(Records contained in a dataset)
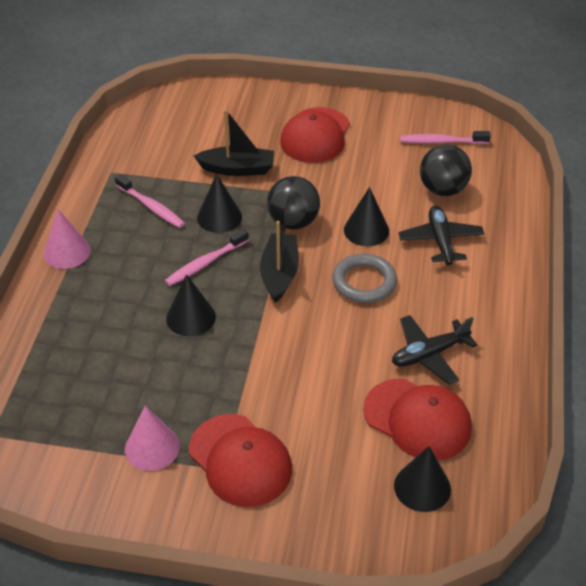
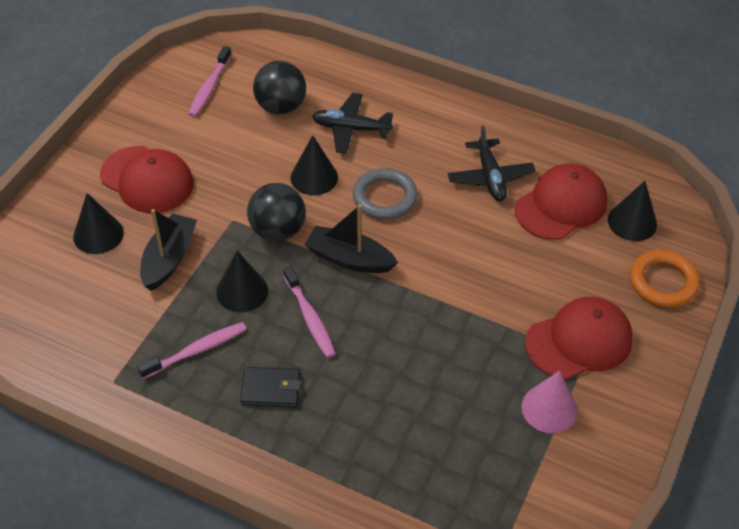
camera: 75 degrees left, 5 degrees up
(67, 252) = (239, 447): pink cone -> none
(125, 257) = (271, 389): none -> black wallet
(191, 317) = (385, 345): black cone -> black cone (98, 234)
(346, 526) = (663, 282): none -> orange ring

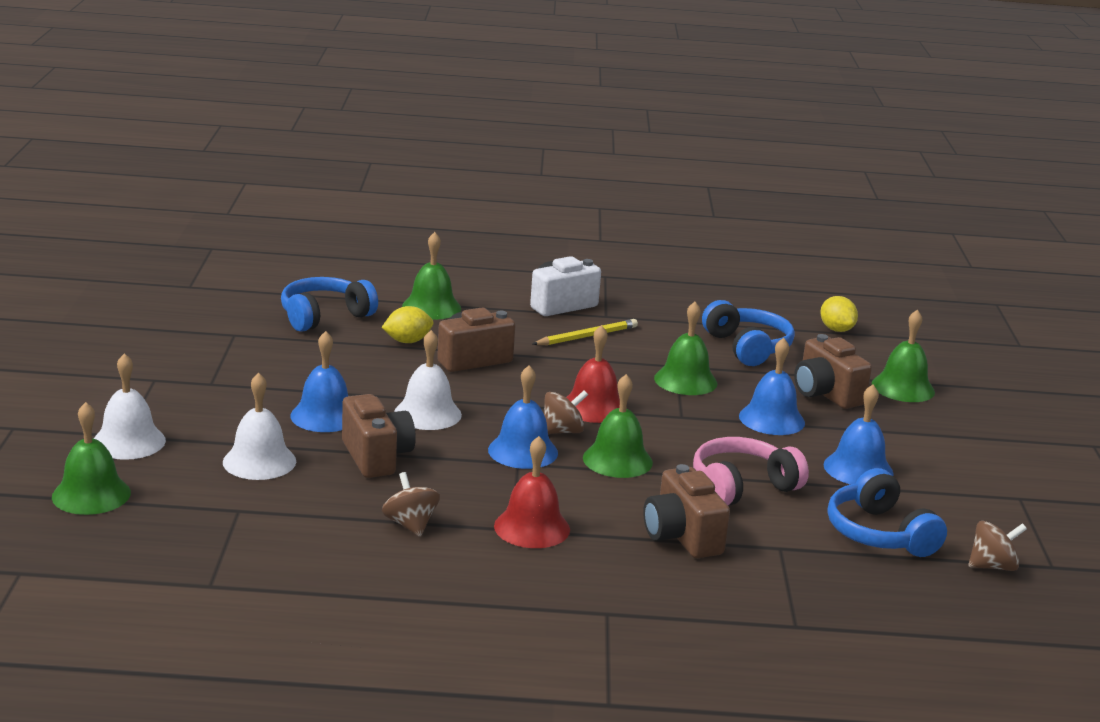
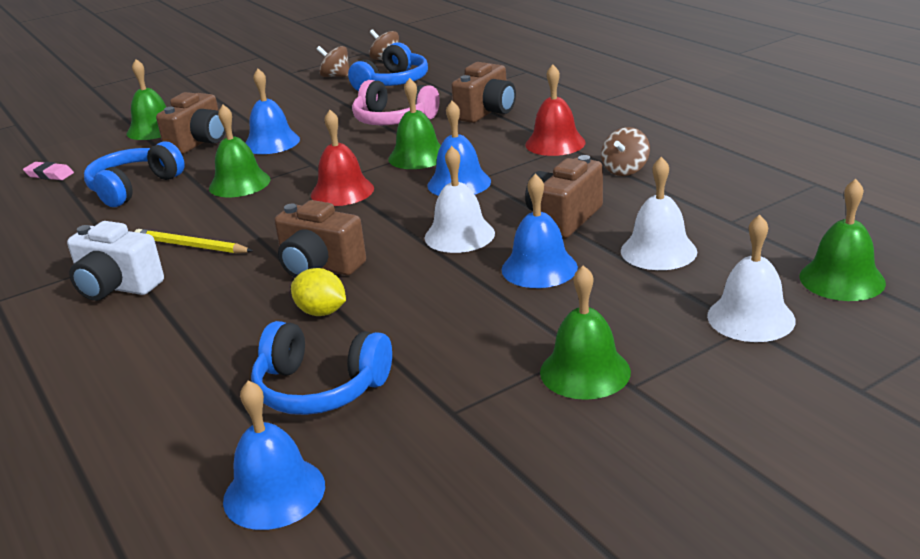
camera: 120 degrees left, 5 degrees up
(431, 307) = (207, 344): green bell -> green bell (585, 371)
(562, 431) = (404, 185): brown spinning top -> brown spinning top (336, 76)
(836, 329) = (49, 175): yellow lemon -> pink eraser
(858, 469) = (314, 106): blue bell -> blue bell (274, 492)

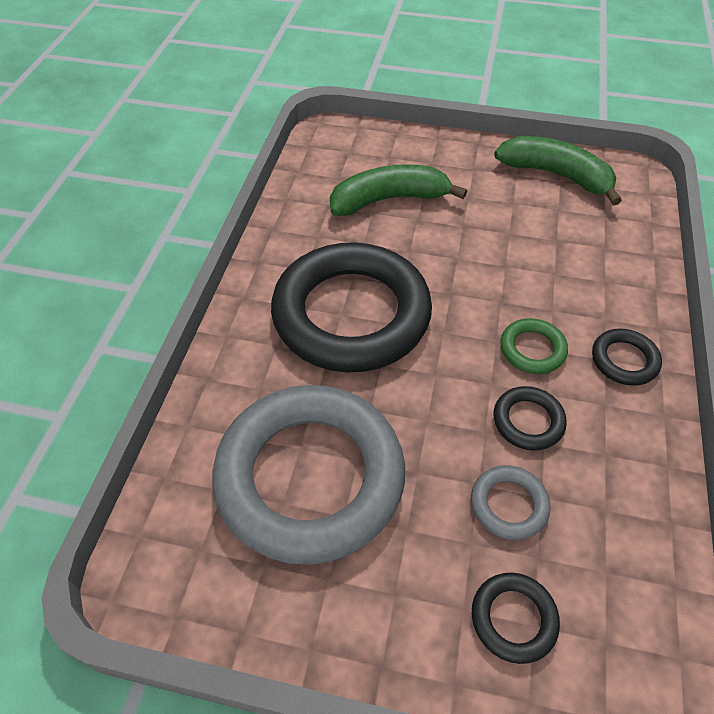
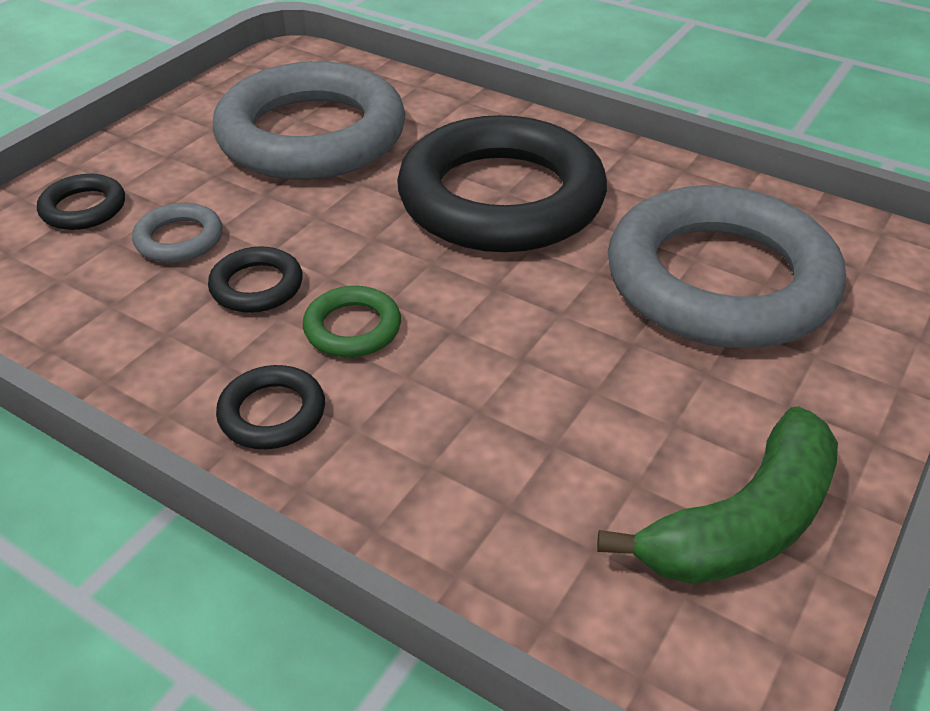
camera: 110 degrees right, 10 degrees down
(389, 199) = (720, 280): green banana -> grey ring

Activity:
A verbatim transcription is required of the lines from the one with "camera: 110 degrees right, 10 degrees down" through the final line of the entries above, and of nothing else.

Response below:
camera: 110 degrees right, 10 degrees down
(389, 199) = (720, 280): green banana -> grey ring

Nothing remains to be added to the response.